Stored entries
----

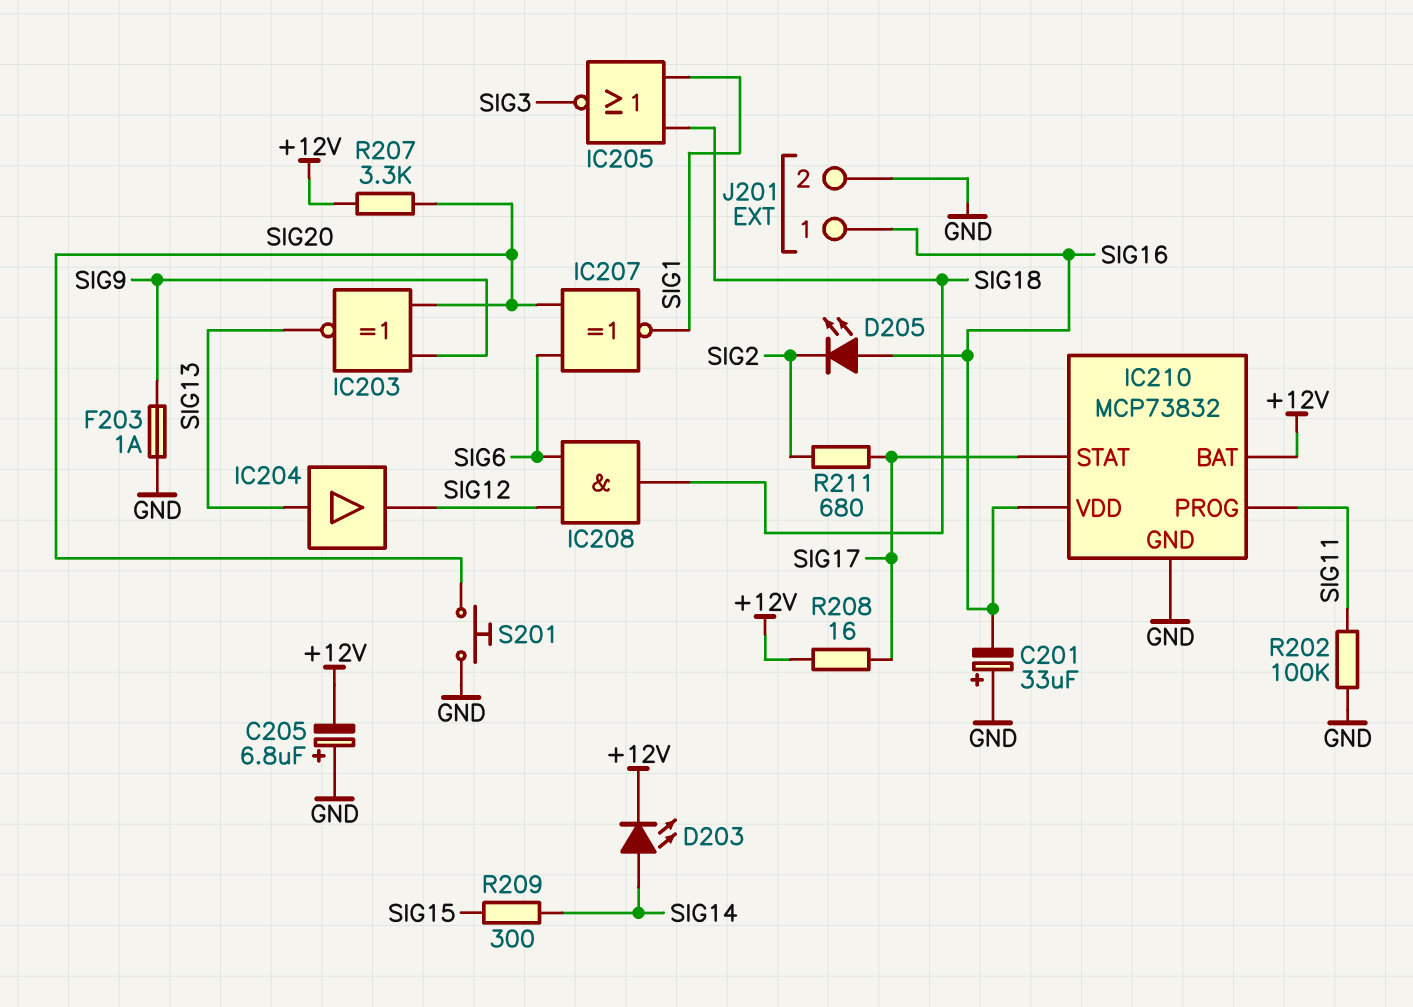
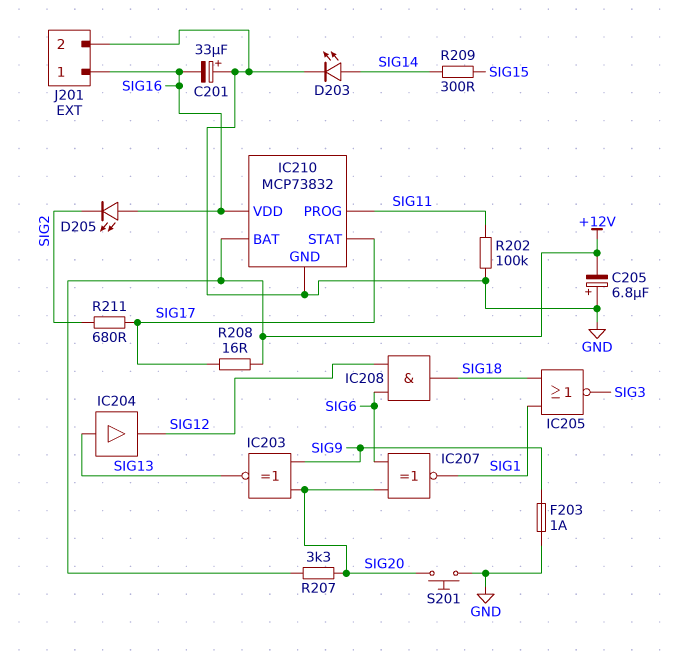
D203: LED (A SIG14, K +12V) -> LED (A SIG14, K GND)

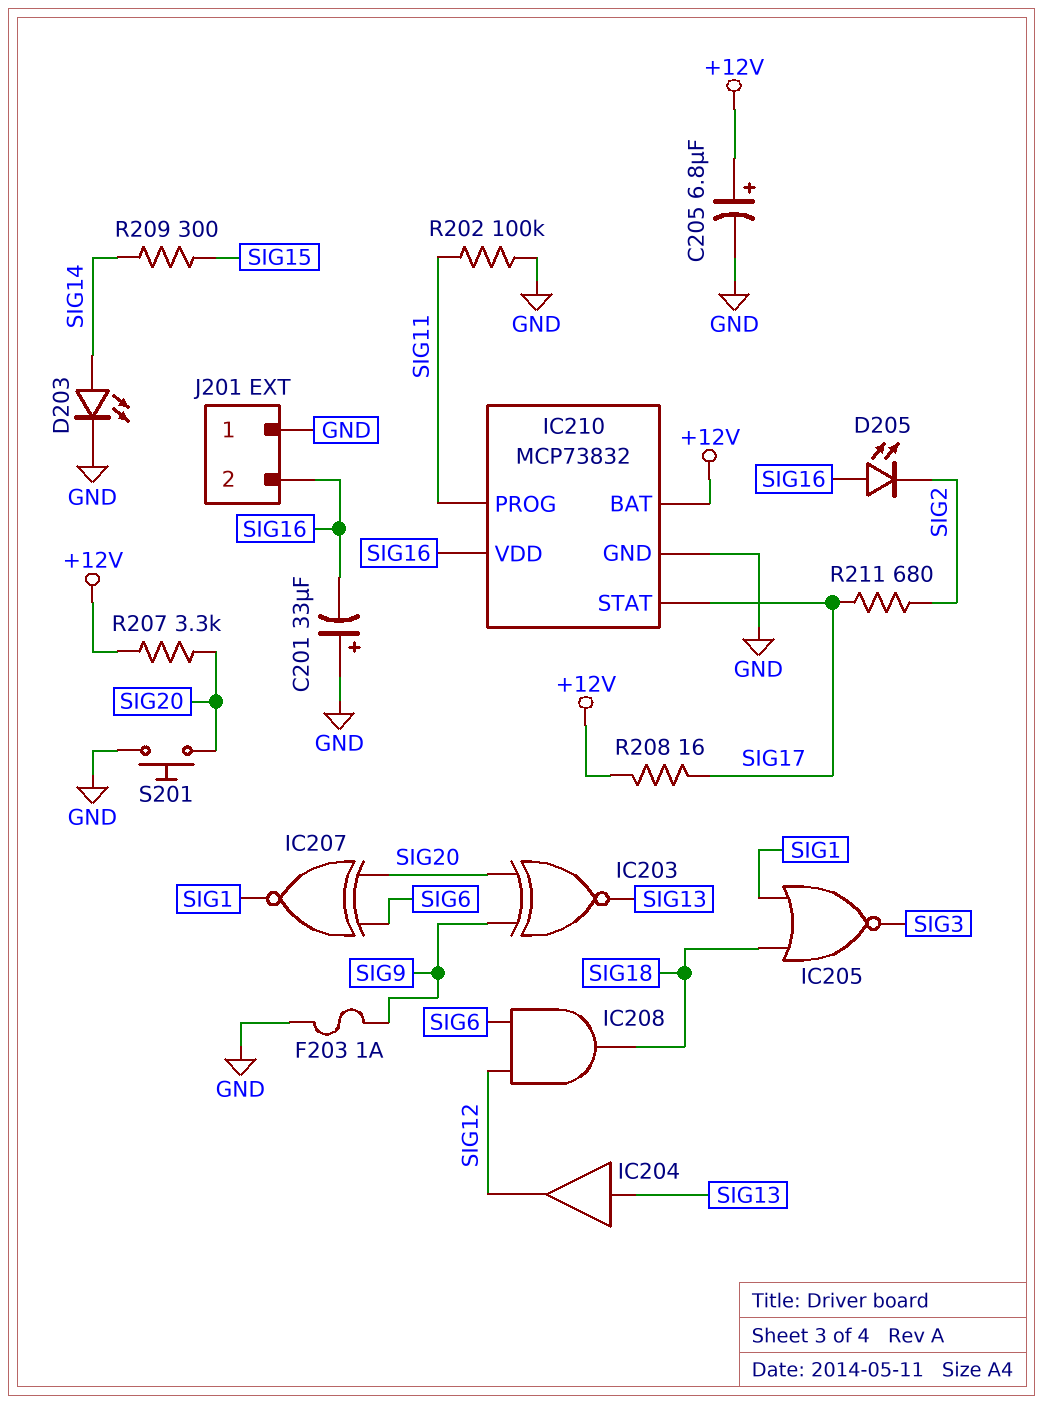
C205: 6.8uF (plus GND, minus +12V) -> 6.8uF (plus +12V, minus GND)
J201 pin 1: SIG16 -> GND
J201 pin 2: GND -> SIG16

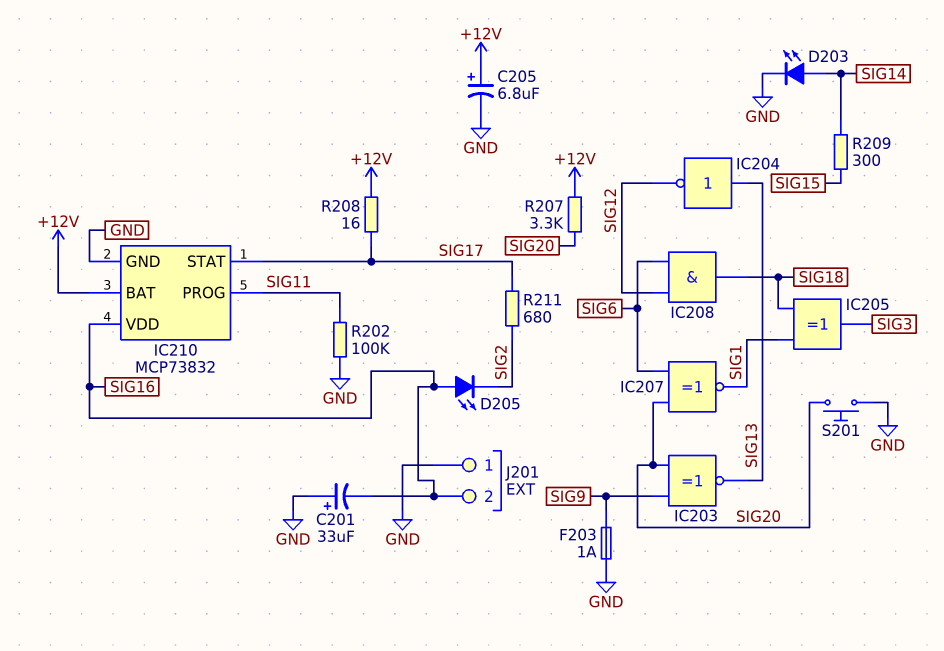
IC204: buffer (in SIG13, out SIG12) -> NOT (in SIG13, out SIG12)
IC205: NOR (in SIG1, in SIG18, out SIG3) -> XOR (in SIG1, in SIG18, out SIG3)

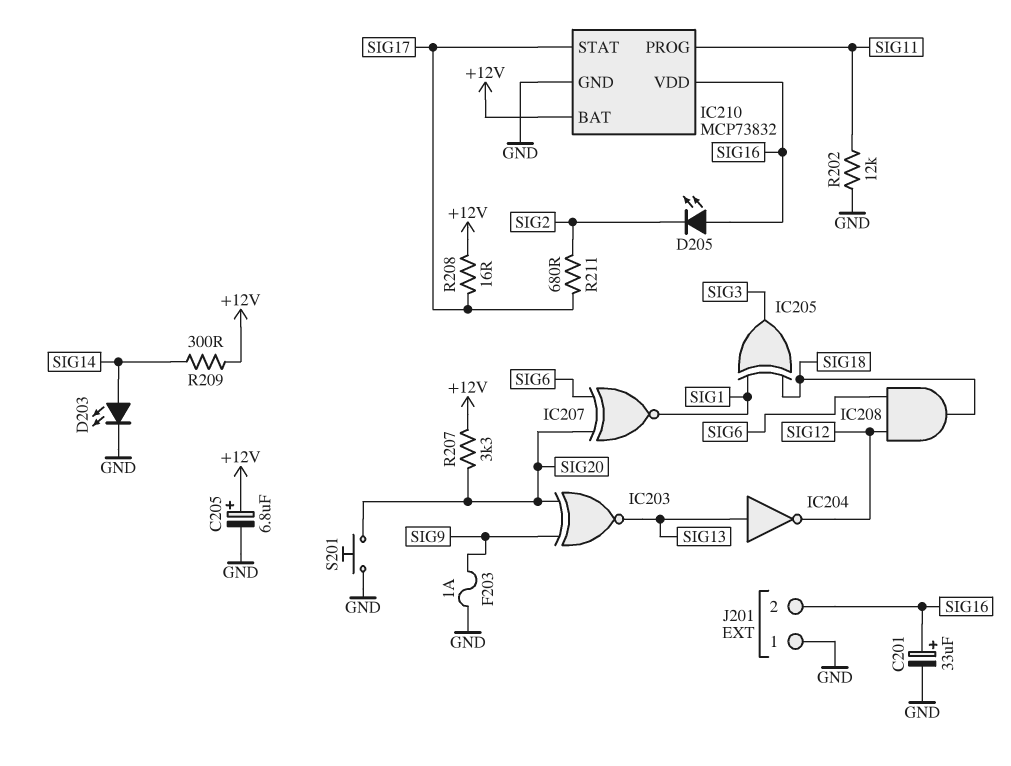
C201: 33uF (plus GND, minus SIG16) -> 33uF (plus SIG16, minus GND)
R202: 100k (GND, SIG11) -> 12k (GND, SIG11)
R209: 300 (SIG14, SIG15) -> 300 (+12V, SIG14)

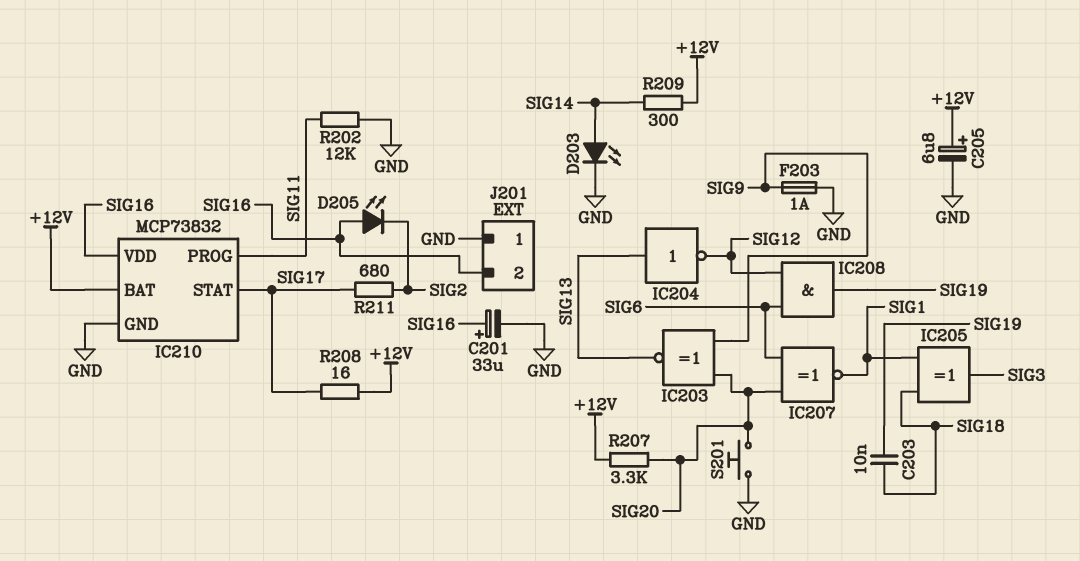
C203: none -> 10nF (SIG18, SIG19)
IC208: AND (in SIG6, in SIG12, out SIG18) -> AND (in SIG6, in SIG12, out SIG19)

----

▶ _EXERCISE DIRECTIONS_
The answer should be a bare number: the count of lines above in which the word "plus" occurs.

▶ _WRITTEN REPLY_
2